## Exercise data
....

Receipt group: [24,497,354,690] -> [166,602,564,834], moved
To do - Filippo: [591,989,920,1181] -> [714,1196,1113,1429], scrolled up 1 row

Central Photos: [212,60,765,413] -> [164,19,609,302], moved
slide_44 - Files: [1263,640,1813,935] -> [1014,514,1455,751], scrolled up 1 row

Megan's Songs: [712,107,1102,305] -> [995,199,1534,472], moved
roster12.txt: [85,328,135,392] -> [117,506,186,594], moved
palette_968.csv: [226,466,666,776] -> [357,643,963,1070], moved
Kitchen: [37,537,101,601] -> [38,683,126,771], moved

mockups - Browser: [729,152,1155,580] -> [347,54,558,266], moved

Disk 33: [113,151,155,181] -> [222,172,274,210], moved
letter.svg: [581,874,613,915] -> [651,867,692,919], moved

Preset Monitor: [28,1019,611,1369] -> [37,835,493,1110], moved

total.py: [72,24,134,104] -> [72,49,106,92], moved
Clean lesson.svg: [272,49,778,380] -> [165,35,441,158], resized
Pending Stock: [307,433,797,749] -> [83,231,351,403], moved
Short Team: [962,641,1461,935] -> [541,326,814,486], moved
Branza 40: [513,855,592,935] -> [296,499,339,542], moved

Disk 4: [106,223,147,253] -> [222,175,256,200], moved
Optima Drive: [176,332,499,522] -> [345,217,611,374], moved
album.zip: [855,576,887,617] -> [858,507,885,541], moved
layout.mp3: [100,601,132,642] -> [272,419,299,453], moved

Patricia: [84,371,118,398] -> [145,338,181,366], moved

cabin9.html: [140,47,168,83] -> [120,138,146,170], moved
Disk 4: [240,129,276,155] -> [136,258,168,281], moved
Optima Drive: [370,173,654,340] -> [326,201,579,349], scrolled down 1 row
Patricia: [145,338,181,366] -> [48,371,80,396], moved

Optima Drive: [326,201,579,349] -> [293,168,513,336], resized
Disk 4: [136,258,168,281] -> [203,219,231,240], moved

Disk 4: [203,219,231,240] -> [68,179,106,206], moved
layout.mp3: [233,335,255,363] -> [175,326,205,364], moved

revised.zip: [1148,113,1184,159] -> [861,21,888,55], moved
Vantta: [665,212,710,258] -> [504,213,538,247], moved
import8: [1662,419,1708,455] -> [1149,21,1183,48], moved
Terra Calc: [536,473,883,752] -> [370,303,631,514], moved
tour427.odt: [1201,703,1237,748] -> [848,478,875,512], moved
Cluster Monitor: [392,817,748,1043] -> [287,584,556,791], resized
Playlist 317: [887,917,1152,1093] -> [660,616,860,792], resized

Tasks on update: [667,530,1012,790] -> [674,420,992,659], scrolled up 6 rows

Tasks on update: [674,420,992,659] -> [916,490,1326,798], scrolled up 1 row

....

## Try it
Print exactly the lines above, between the one holding "layout.mp3: [100,601,132,642] ->" and the one holding "Disk 4: [136,258,168,281]", inclusive, and nothing besides.

## Response box
layout.mp3: [100,601,132,642] -> [272,419,299,453], moved

Patricia: [84,371,118,398] -> [145,338,181,366], moved

cabin9.html: [140,47,168,83] -> [120,138,146,170], moved
Disk 4: [240,129,276,155] -> [136,258,168,281], moved
Optima Drive: [370,173,654,340] -> [326,201,579,349], scrolled down 1 row
Patricia: [145,338,181,366] -> [48,371,80,396], moved

Optima Drive: [326,201,579,349] -> [293,168,513,336], resized
Disk 4: [136,258,168,281] -> [203,219,231,240], moved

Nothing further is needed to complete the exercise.